Directions:
Take every line from the listing below that includes "KEYS" and copy it.
+++ Data supplied
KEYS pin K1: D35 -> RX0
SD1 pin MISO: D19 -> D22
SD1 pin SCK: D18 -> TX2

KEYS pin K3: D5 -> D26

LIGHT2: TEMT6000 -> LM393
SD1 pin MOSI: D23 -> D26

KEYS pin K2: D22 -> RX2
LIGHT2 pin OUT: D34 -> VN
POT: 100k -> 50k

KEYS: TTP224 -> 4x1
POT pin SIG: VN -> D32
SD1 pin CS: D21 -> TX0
++++++
Your solution:
KEYS pin K1: D35 -> RX0
KEYS pin K3: D5 -> D26
KEYS pin K2: D22 -> RX2
KEYS: TTP224 -> 4x1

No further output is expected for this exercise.